Coordinate-based change listings:
------------------------------------------------------------

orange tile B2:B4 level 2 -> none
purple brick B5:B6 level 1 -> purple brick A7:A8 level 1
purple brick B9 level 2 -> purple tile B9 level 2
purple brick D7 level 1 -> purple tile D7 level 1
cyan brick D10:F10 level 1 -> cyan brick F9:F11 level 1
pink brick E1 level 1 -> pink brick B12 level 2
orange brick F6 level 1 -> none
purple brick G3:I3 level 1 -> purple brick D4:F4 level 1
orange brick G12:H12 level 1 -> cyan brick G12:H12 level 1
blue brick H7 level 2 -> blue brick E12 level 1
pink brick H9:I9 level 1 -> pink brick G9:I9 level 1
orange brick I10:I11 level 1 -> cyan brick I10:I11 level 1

------------------------------------------------------------

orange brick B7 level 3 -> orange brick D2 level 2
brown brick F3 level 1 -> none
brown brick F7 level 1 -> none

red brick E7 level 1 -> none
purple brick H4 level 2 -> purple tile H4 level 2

------------------------------------------------------------

Directions for this task:
Check each line of the data above, and please copy the ones in which the string "cyan" occurs.

Answer to this exercise:
cyan brick D10:F10 level 1 -> cyan brick F9:F11 level 1
orange brick G12:H12 level 1 -> cyan brick G12:H12 level 1
orange brick I10:I11 level 1 -> cyan brick I10:I11 level 1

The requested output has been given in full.